Pull out every line in the listing below that contains the string "kern". Treat uppercase and lowercase letters as different.
* start Source records *
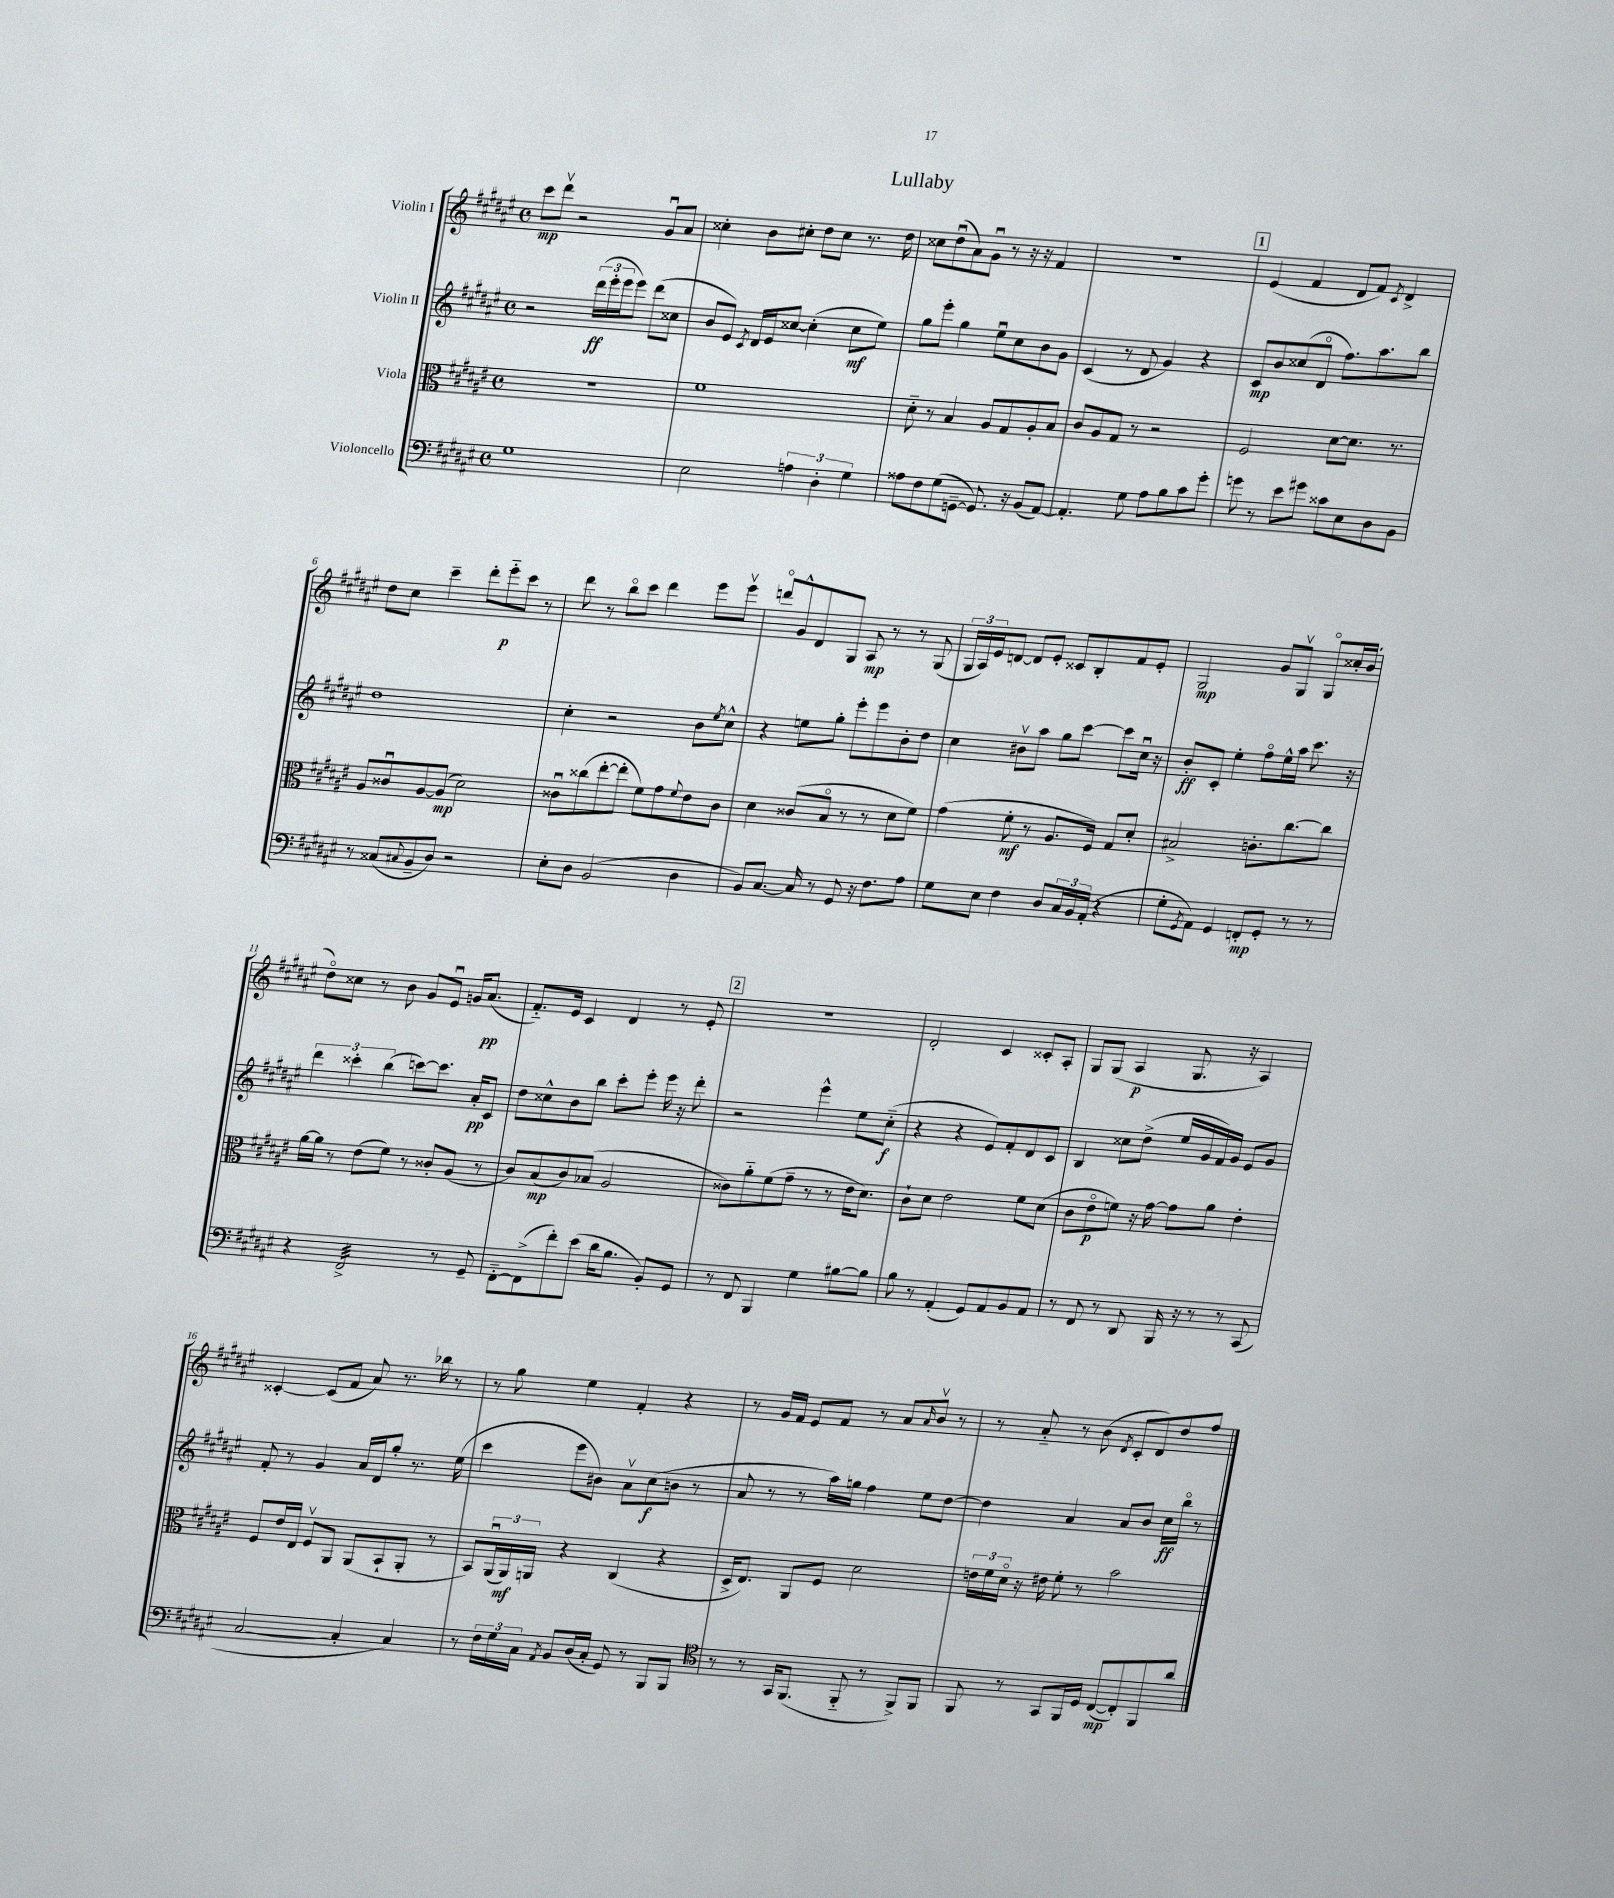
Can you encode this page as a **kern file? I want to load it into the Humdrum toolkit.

**kern	**kern	**kern	**kern
*staff4	*staff3	*staff2	*staff1
*clefF4	*clefC3	*clefG2	*clefG2
*k[f#c#g#d#a#e#]	*k[f#c#g#d#a#e#]	*k[f#c#g#d#a#e#]	*k[f#c#g#d#a#e#]
*M4/4	*M4/4	*M4/4	*M4/4
*met(c)	*met(c)	*met(c)	*met(c)
1G#	1r	2r	8ccc#
.	.	.	8ddd#v
.	.	.	2r
.	.	(24ddd#	.
.	.	24eee#'	.
.	.	24eee#	.
.	.	8eee#)	.
.	.	(8ddd#	8g#u
.	.	8cc##	8a#
=	=	=	=
2E#	1f#	8b	4cc##'
.	.	8e#)	.
.	.	8qc#	.
.	.	16d#	8b
.	.	16e#	.
.	.	[8cc##	8cc#'
6A	.	(4cc##']	8dd#
.	.	.	8cc#
6D#'	.	.	.
.	.	8cc##	8.r
6G#	.	.	.
.	.	8ee#)	.
.	.	.	16dd#
=	=	=	=
8A##	8d#'~	8gg#	8cc##
8F#	8r	8eee#'	(8dd#u
(8G#	4B	4gg#	8a#)
[8GG~	.	.	8g#u
8.GG])	8A#	8ee#u	8r
.	8G#	8cc#	16r
16r	.	.	16r
(8BB	8A#'	8b	4f#
[8AA#)	8B	8g#	.
=	=	=	=
4.AA#']	8c#	(4c#	1r
.	8A#	.	.
.	8G#	8r	.
8G#	8r	8d#	.
8A#	2r	4g#)	.
8B	.	.	.
8c#	.	4r	.
8g#'	.	.	.
=	=	=	=
8g	2F#	8c#	(4e#
8r	.	8b	.
8e#	.	(8cc##	4f#
8g#	.	8d#o	.
8c##	[8d#	8.ff#)	8d#
8E#	8.d#]	.	8f#)
.	.	8.aa#	.
.	.	.	8qc#
8D#	.	.	4d#^
.	8.r	.	.
8BB	.	8bb	.
=	=	=	=
8r	8A#	1dd#	8dd#
(8C##	8c##u	.	8cc#
8qqC#	.	.	.
8BB~	[8A#	.	4ccc#~
8D#)	(8A#]	.	.
2r	2d#)	.	8ddd#'
.	.	.	8eee#'~
.	.	.	8ccc#
.	.	.	8r
=	=	=	=
8E#'	8c##u	4cc#'	8ddd#
8D#	(8cc##	.	8r
(2BB	[8ee#'	2r	8bbo
.	8ee#']	.	8ccc#
.	8f#)	.	4ddd#
.	8g#	.	.
.	8qqf#	.	.
4D#	8e#	8b	8eee#
.	.	8qee#	.
.	8c##	8cc#^^	8eee#v
=	=	=	=
8BB)	4d#	4r	8dddo
[8.C#	.	.	8g#^^
.	(8c##	8ee	8d#
16C#]	.	.	.
8r	8Bo	8gg#'	8G#
8GG#	8r	8eee#'	8A#
16r	8r	8eee#	8r
8.F#	.	.	.
.	8d#	8b'	8r
8A#	8f#)	8dd#	(8G#
=	=	=	=
8G#	(4g#	4cc#	24G#
.	.	.	24A#)
.	.	.	24e#
8E#	.	.	[8d
4F#	8f#'	8b#v	8d]
.	8r	8aa#	8e#'
8D#	8.A#	8gg#	8c##
24C#	.	[8ccc#	8B'
24BB	.	.	.
.	16F#)	.	.
(24AA#'	.	.	.
4r	8G#	8ccc#]	8f#
.	8d#'	16cc#u	8e#'
.	.	16r	.
=	=	=	=
8G#'	2B#^	8b'	2G#
8qGG#	.	.	.
8AA#)	.	8c#'	.
4GG#	.	4ee#'	.
8FF'	8.c'	8ff#o	8g#
8GG#'	.	16ee#^^	8G#v
.	[8.cc#	16aa#	.
8r	.	8.ccc#	8G#o
8r	8cc#]	.	16cc##'
.	.	16r	(16b
=	=	=	=
4r	[16a#	6ddd#	8dd#o)
.	16a#]	.	.
.	8r	.	8cc##
.	.	6ccc##'	.
2FF#^	(8e#	.	8r
.	.	(6bb	.
.	8f#)	.	8b
.	8r	[8ccc)	8g#
.	8c##'	8.ccc]	8e#u
8r	(8A#	.	16g
.	.	16a#'	(8.a#
8GG#~	8r	8c#	.
=	=	=	=
[8FF#'~	8c#)	8dd#	8.f#'~)
(8FF#^]	(8B	8cc##^^	.
.	.	.	16e#
8f#')	8c#)	8b	4c#
(8e#	(8B-	8bb	.
16d#	2A#	8ccc#'	4d#
8.B	.	.	.
.	.	8eee#'	.
8BB')	.	16eee#	8r
.	.	16r	.
8GG#	.	8ddd#'	8e#'
=	=	=	=
8r	8c##)	2r	1r
8FF#	8a#'~	.	.
4BBB	(8f#	.	.
.	8g#~	.	.
4G#	8r	4eee#^^	.
.	8r	.	.
[8B#	16e#	8ee#	.
.	8.d#)	.	.
8B#]	.	(8cc#'~	.
=	=	=	=
8B	8c#`	4r	2d#'
8r	8d#	.	.
(4AA#'	2e#	4r	.
8GG#)	.	8e#)	4c#
8AA#	.	8f#'	.
8BB	8f#	8d#	8c##'
8AA#	(8d#	8c#	8A#'
=	=	=	=
8r	8c#	4B	8G#
8FF#	8e#o	.	(8G#
8r	8f)	8cc##	4A#
8DD#	16r	(8dd#^	.
.	[16g#	.	.
16BBB	8g#]	16ee#	8.G#
16r	.	16g#	.
8r	8a#	16f#)	.
.	.	16g#	16r
8r	4e#'	8e#	4A#)
(8CC#	.	8g#	.
=	=	=	=
[2C#	8F#	8f#'	[4c##'
.	16e#	8r	.
.	16E#	.	.
.	8F#v	4g#	(8c##]
.	8AA#	.	8f#
4C#']	(8AA#	16a#	8a#)
.	.	16d#	.
.	8BB`	8gg#'	8.r
4C#)	8AA#'	8.r	.
.	.	.	16bb-
.	8r	.	8r
.	.	(16ee#	.
=	=	=	=
8r	8BB)	4ccc#	8r
24F#	(24AA#u	.	8gg#
24G#	24AA#)	.	.
24C#	24AA	.	.
8qAA#	.	.	.
8BB	4r	8eee#	4ee#
(16D#	.	8b#)	.
16C#'	.	.	.
8GG#)	(4C#	8a#v	4f#'
8r	.	(8cc#	.
8BBB	4r	8b	4r
8BBB	.	8r	.
=	=	=	=
*clefC4	*	*	*
8r	16D#^	8a#	8r
.	8.E#)	.	.
8r	.	8r	16g#
.	.	.	16f#
16GG#	8AA#	8r	8e#
(8.FF#	.	.	.
.	8F#	16aa#)	8f#
.	.	16gg	.
8FF#'~	2d#	4ff#	8r
8r	.	.	8a#
.	.	.	16qqa#
8FF#^)	.	8ee#	8bv
8FF#	.	[8dd#	8r
=	=	=	=
8FF#	24e	4dd#]	8r
.	24f#	.	.
.	24d#o	.	.
8r	16r	.	8a#'~
.	16e#	.	.
8GG#	8f#'	4a#	8r
16FF#	8r	.	(8b
16D#	.	.	.
.	.	.	8qd#
([8C#	2b	8a#	8c#'
8C#'])	.	8b	8d#)
8FF#	.	16cc#	8dd#
.	.	16bbo	.
8a#	.	8r	8ff#
==	==	==	==
*-	*-	*-	*-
* end Source records *
### [The solution]
Can you encode this page as a **kern file? I want to load it into the Humdrum toolkit.
**kern	**kern	**kern	**kern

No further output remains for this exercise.